TASK STATEMENT: Copy the lines word for word, from the one containing "supplied [677, 247]" through the one containing "Image resolution: width=1683", including both of those lines.

DATA SUPPLIED:
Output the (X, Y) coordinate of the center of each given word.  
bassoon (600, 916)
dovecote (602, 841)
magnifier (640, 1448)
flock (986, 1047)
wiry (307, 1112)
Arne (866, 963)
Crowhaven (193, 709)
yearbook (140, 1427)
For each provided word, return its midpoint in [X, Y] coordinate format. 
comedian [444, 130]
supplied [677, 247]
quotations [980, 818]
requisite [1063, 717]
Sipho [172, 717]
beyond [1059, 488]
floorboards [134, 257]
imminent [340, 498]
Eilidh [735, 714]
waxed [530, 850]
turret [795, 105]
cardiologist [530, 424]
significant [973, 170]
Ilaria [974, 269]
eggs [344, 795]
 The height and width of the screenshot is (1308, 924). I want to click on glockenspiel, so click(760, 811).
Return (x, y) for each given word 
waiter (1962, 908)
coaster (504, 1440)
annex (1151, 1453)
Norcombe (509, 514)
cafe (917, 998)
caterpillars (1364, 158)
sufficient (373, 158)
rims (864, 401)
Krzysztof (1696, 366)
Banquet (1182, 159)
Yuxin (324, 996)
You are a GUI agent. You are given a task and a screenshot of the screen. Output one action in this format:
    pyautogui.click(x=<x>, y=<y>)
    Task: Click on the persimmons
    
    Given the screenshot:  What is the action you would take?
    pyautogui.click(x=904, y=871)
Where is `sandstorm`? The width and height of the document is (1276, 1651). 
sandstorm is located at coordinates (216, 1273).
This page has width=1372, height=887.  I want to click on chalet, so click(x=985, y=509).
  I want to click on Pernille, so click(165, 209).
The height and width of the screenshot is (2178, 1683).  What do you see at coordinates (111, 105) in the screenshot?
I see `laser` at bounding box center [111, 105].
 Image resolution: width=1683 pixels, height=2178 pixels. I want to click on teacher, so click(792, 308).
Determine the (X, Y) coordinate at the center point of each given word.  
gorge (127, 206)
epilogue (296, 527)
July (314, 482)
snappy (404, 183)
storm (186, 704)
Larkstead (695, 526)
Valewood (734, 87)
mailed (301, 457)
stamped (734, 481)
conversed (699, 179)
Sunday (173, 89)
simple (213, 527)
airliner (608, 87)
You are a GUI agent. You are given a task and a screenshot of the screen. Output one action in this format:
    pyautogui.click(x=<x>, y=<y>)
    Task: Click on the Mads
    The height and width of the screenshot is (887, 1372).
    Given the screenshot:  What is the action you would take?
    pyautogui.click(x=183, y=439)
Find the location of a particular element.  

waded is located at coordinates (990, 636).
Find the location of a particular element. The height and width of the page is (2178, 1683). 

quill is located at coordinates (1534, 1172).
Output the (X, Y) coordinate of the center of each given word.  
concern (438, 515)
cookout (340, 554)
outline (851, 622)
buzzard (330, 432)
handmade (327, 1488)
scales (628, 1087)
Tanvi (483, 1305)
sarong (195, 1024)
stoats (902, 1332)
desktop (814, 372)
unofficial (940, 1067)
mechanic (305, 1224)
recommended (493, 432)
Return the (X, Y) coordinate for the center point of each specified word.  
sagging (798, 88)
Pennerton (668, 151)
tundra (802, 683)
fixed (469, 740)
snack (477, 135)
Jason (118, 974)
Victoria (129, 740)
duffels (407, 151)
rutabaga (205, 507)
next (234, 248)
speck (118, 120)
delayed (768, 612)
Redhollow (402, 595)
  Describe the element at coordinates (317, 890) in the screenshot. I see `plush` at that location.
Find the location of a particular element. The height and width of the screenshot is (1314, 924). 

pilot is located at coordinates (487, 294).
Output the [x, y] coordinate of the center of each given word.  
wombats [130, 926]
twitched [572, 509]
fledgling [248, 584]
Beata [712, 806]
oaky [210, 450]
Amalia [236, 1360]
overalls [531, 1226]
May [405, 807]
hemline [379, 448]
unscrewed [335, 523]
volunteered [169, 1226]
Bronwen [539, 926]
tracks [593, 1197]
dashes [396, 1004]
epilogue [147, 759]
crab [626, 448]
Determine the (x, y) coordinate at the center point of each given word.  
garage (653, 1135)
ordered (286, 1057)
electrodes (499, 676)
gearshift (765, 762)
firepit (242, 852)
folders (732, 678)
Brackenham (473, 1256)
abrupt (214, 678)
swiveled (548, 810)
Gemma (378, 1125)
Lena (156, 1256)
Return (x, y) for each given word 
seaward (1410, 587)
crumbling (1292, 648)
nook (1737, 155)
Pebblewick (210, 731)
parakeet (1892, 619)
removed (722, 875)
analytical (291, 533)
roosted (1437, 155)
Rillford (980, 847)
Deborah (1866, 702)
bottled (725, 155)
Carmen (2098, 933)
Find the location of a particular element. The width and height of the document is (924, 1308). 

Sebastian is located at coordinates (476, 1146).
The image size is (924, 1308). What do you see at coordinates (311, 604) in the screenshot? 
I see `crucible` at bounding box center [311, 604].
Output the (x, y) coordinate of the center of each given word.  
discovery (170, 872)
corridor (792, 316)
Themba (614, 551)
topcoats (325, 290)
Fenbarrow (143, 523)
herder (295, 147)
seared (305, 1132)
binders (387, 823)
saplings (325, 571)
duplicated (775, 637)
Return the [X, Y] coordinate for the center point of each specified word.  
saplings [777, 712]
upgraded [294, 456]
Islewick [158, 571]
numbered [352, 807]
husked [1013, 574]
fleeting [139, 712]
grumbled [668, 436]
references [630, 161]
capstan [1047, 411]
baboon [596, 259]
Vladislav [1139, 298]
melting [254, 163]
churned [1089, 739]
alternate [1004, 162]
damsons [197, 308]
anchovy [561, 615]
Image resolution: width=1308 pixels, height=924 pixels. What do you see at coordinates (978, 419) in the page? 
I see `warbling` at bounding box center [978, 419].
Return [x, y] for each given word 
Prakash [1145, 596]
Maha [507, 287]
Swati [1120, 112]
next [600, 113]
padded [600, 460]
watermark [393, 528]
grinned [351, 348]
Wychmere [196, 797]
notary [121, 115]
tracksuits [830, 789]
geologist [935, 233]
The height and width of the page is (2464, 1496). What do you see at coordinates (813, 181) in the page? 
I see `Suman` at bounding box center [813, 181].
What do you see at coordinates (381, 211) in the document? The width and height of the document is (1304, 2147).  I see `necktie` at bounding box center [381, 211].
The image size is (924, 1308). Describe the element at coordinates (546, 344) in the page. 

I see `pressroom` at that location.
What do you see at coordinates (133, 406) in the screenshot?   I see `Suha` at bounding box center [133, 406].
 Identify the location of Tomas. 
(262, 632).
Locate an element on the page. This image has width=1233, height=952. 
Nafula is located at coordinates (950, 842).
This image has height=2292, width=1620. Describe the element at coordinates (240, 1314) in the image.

RIGHT ANSWER:
supplied [677, 247]
quotations [980, 818]
requisite [1063, 717]
Sipho [172, 717]
beyond [1059, 488]
floorboards [134, 257]
imminent [340, 498]
Eilidh [735, 714]
waxed [530, 850]
turret [795, 105]
cardiologist [530, 424]
significant [973, 170]
Ilaria [974, 269]
eggs [344, 795]
 The height and width of the screenshot is (1308, 924). I want to click on glockenspiel, so click(760, 811).
Return (x, y) for each given word 
waiter (1962, 908)
coaster (504, 1440)
annex (1151, 1453)
Norcombe (509, 514)
cafe (917, 998)
caterpillars (1364, 158)
sufficient (373, 158)
rims (864, 401)
Krzysztof (1696, 366)
Banquet (1182, 159)
Yuxin (324, 996)
You are a GUI agent. You are given a task and a screenshot of the screen. Output one action in this format:
    pyautogui.click(x=<x>, y=<y>)
    Task: Click on the persimmons
    
    Given the screenshot:  What is the action you would take?
    pyautogui.click(x=904, y=871)
Where is `sandstorm`? The width and height of the document is (1276, 1651). 
sandstorm is located at coordinates (216, 1273).
This page has width=1372, height=887.  I want to click on chalet, so click(x=985, y=509).
  I want to click on Pernille, so click(165, 209).
The height and width of the screenshot is (2178, 1683).  What do you see at coordinates (111, 105) in the screenshot?
I see `laser` at bounding box center [111, 105].
 Image resolution: width=1683 pixels, height=2178 pixels. I want to click on teacher, so click(792, 308).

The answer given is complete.